***** DATA IN THIS EXERCISE
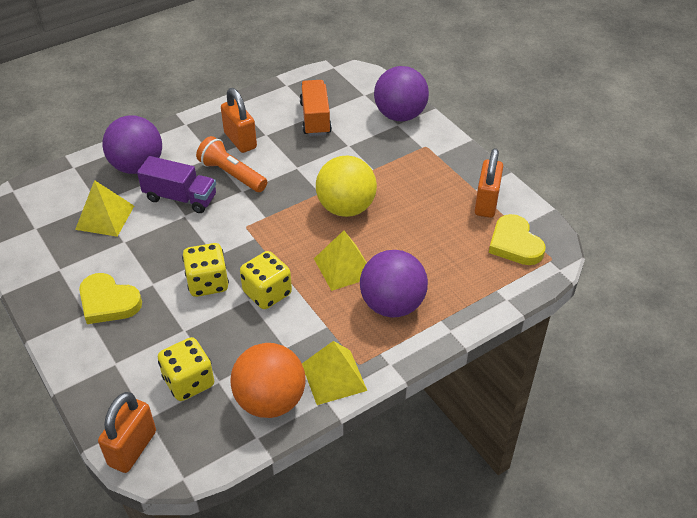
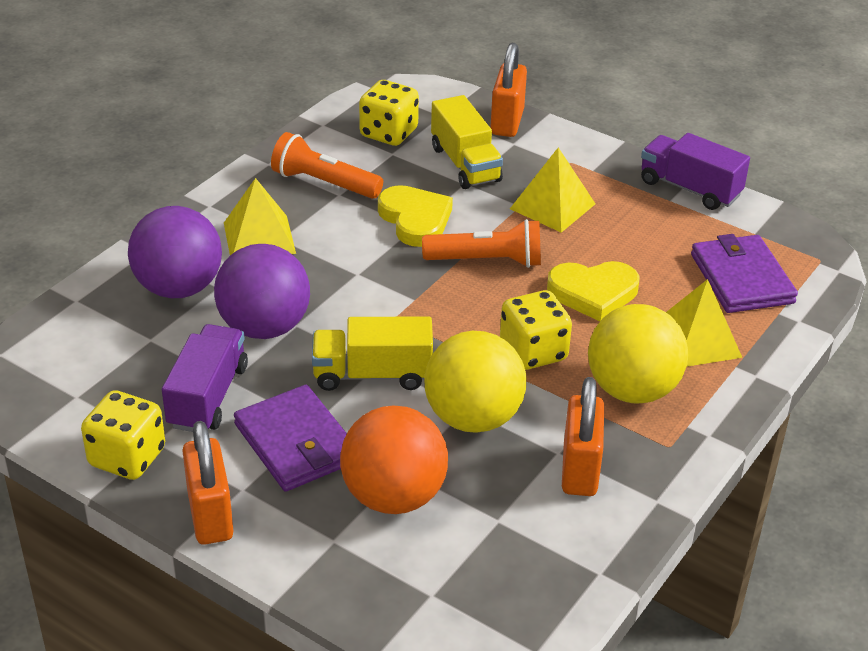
orange flashlight: 1 -> 2
orange truck: 1 -> 0
purple ball: 3 -> 2
purple truck: 1 -> 2
purple wallet: 0 -> 2
yellow ball: 1 -> 2
yellow truck: 0 -> 2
**********
> [WHAT YOU NEED TO DO]:
Set down, exactly and only, the lines running from the one holding "purple ball: 3 -> 2" through the end of the records above, both ends included.

> [SOLUTION TO THIS TASK]:
purple ball: 3 -> 2
purple truck: 1 -> 2
purple wallet: 0 -> 2
yellow ball: 1 -> 2
yellow truck: 0 -> 2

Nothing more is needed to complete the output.